Exercise » Scan the records below for the line with "orange cross: (43, 23) -> (52, 115), moved" and the line with "gray trapezoid: (16, 266)". Repeat those two lines and every line between them exactly, and nothing else.

Extracted records »
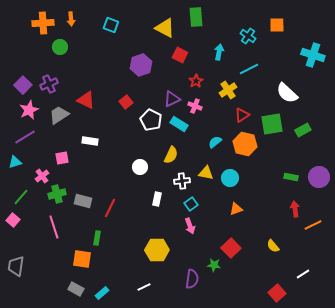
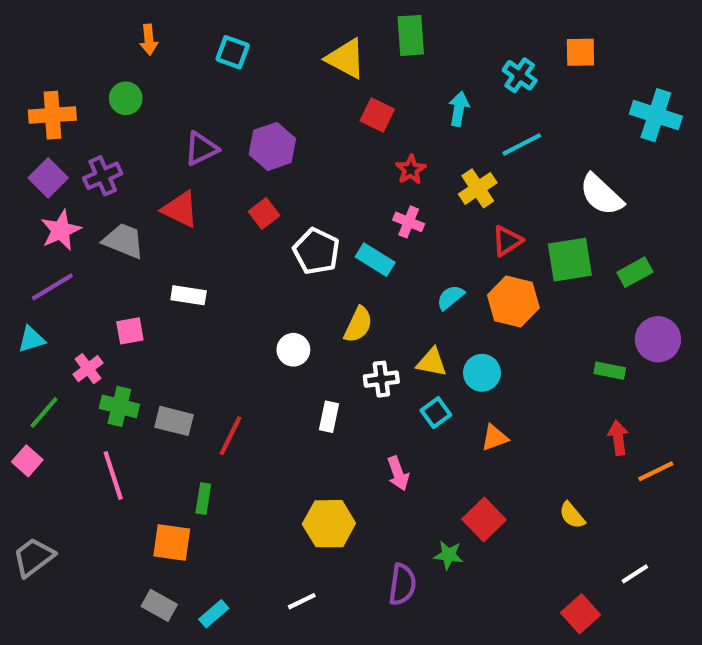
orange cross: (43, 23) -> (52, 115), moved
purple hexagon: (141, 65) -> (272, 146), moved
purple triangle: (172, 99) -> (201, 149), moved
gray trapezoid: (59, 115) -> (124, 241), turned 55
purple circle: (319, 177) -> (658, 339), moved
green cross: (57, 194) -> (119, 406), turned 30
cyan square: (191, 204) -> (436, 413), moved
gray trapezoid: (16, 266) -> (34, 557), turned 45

==

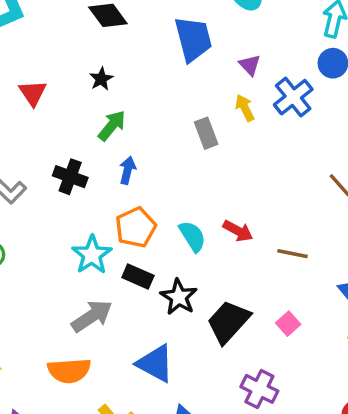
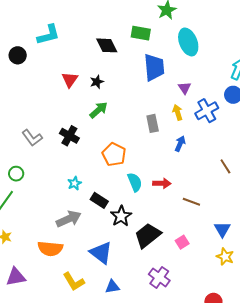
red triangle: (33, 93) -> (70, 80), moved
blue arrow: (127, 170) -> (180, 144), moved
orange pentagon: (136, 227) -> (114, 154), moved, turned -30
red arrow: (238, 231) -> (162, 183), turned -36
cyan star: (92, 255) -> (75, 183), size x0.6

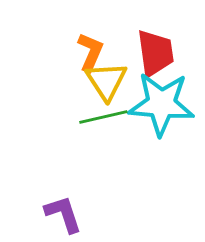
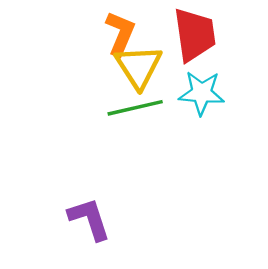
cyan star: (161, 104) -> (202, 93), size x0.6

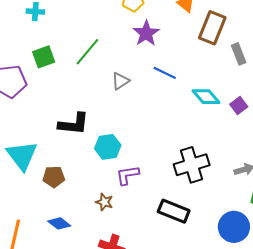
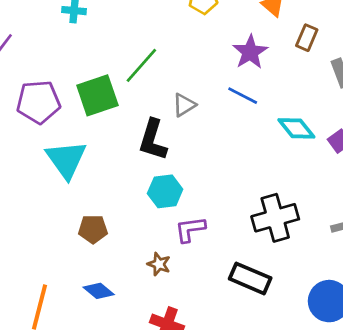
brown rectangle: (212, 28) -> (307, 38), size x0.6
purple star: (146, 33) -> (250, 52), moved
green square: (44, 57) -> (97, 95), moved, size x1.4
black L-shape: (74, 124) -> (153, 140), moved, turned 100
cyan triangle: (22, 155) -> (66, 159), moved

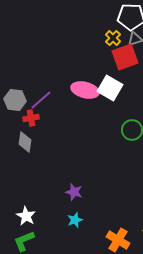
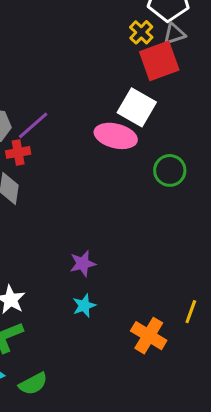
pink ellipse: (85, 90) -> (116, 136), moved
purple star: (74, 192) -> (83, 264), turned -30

Your solution »
orange cross: (43, 23) -> (52, 115), moved
purple hexagon: (141, 65) -> (272, 146), moved
purple triangle: (172, 99) -> (201, 149), moved
gray trapezoid: (59, 115) -> (124, 241), turned 55
purple circle: (319, 177) -> (658, 339), moved
green cross: (57, 194) -> (119, 406), turned 30
cyan square: (191, 204) -> (436, 413), moved
gray trapezoid: (16, 266) -> (34, 557), turned 45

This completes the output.